====== Provided entries ======

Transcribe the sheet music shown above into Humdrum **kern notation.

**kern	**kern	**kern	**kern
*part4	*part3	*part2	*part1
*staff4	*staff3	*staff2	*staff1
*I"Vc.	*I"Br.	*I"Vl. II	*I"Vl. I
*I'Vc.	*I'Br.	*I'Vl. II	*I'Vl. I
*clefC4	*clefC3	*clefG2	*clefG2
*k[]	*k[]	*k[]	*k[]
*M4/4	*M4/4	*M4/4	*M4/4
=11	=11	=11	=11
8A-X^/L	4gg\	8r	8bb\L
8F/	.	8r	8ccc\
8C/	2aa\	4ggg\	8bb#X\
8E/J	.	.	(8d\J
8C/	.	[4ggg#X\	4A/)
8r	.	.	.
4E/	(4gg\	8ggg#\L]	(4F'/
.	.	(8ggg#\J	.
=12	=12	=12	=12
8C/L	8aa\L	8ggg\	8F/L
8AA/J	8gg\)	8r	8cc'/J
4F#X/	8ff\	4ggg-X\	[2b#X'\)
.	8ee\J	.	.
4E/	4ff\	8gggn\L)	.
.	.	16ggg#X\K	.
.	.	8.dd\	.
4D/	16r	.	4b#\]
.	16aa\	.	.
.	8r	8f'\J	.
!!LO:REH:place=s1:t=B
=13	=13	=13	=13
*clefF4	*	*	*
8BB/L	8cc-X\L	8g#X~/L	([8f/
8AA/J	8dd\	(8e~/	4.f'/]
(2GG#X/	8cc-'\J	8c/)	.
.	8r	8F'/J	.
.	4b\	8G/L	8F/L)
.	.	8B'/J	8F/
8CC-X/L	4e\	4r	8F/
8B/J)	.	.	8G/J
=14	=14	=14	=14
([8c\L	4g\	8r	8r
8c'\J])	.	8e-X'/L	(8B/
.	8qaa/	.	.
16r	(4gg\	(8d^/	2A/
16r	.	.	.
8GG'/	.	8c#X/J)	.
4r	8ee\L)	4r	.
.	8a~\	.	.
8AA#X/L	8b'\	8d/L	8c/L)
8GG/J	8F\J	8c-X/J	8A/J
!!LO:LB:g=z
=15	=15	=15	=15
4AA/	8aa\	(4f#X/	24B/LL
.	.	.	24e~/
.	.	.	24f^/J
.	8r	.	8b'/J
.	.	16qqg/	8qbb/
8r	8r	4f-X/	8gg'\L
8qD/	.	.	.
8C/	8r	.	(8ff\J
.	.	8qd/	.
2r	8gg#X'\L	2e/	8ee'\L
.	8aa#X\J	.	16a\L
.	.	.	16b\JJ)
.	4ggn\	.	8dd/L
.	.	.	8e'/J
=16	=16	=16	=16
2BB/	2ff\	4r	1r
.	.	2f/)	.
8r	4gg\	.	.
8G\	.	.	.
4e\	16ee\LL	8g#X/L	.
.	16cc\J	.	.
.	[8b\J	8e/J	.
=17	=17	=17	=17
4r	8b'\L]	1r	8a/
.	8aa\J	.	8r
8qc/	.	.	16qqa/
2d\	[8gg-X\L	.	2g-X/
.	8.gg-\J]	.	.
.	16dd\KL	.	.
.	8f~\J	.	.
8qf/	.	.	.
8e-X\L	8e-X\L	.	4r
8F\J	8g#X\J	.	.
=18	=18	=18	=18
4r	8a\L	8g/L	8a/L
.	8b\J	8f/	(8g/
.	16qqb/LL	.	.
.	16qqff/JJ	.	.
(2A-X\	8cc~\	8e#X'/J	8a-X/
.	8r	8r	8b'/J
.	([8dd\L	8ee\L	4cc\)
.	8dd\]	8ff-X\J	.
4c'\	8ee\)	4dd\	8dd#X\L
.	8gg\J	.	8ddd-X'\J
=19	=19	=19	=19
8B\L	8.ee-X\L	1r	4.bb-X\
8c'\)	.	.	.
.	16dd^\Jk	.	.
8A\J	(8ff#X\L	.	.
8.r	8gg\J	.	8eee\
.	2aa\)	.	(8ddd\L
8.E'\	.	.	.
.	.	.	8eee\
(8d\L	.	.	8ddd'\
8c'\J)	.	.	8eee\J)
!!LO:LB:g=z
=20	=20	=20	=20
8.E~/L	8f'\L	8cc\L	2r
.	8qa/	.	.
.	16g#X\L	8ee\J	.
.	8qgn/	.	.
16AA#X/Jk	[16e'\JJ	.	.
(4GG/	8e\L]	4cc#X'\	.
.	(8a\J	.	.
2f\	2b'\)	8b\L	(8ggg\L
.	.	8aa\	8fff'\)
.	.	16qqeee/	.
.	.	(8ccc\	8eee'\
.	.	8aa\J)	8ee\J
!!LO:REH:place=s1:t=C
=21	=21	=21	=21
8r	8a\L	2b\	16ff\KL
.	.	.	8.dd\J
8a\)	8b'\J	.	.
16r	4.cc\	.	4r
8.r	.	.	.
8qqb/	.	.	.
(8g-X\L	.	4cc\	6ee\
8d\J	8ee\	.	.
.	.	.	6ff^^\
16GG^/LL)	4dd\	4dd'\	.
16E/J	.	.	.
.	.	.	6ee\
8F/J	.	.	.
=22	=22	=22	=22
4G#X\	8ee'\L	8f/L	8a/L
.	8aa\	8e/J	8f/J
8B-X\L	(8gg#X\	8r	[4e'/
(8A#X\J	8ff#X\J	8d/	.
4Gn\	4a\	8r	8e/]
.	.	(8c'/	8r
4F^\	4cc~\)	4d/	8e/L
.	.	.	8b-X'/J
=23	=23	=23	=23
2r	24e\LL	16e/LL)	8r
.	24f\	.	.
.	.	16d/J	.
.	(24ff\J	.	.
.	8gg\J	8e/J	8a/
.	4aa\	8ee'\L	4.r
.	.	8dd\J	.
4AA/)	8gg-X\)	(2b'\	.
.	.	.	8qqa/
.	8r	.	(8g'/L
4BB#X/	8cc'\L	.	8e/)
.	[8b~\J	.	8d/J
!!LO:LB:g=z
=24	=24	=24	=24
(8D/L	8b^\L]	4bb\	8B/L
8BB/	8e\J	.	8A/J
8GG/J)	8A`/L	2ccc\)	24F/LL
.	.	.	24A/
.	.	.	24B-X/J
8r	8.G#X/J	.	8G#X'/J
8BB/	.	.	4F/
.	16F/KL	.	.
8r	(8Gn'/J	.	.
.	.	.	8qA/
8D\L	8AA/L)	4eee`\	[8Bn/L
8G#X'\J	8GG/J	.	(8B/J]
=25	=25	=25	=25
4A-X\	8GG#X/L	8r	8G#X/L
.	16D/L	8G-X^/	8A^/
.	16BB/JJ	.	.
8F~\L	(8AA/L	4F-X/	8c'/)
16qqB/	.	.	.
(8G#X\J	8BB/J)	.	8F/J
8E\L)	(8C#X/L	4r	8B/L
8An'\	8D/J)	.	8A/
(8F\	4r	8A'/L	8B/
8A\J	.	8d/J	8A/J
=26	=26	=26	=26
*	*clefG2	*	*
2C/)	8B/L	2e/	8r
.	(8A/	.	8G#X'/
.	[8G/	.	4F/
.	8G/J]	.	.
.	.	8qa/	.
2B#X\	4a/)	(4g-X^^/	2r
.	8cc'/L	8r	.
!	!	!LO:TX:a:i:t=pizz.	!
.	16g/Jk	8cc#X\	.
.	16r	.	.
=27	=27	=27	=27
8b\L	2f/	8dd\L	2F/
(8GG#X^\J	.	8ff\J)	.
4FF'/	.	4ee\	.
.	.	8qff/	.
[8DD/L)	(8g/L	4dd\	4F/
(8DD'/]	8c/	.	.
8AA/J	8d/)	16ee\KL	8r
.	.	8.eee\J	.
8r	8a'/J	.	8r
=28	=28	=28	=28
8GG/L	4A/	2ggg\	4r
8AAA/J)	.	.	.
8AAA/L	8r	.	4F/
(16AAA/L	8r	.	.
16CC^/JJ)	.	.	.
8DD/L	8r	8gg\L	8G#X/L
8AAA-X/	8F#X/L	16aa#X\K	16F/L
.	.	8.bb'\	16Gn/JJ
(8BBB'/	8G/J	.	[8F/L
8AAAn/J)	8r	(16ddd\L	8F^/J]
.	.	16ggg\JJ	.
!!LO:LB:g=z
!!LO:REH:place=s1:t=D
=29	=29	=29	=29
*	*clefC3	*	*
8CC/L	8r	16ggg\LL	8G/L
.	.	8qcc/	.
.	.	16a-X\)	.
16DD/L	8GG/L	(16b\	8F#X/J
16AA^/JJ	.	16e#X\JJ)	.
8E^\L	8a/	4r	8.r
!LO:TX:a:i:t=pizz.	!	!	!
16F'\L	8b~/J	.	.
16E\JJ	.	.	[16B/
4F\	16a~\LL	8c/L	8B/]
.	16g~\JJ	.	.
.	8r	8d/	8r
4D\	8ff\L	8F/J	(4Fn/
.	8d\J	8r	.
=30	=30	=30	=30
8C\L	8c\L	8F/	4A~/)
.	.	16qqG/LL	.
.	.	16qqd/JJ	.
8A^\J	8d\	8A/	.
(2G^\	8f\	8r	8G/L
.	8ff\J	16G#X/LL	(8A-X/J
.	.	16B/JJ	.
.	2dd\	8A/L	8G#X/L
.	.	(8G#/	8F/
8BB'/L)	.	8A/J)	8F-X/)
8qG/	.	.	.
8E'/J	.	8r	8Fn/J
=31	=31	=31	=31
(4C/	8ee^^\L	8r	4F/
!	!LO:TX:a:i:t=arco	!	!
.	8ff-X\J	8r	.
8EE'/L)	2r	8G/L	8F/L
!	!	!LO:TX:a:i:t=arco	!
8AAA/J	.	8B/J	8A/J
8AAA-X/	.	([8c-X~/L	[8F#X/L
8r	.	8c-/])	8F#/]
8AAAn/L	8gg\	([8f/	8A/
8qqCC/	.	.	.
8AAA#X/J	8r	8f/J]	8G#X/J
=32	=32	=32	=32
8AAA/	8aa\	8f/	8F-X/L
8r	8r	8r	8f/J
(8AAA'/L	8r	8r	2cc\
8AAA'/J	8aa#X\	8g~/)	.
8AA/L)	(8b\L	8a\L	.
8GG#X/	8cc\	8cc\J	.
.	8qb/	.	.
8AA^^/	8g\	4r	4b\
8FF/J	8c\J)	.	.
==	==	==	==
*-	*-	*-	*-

======

Requirement: Count the lines in the data above that contain the string "kern". Give only the number.

Worked answer: 2